● Given records
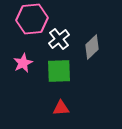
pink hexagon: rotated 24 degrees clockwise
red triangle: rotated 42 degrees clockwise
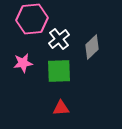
pink star: rotated 18 degrees clockwise
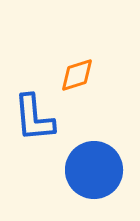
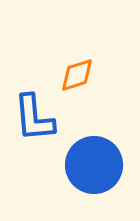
blue circle: moved 5 px up
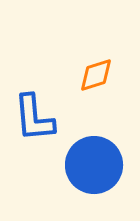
orange diamond: moved 19 px right
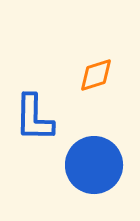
blue L-shape: rotated 6 degrees clockwise
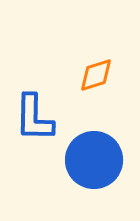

● Short exercise
Report every line of the records above that holds the word "degrees", copying each such line in full.

● Expected answer
pink hexagon: rotated 24 degrees clockwise
red triangle: rotated 42 degrees clockwise
pink star: rotated 18 degrees clockwise
blue L-shape: rotated 6 degrees clockwise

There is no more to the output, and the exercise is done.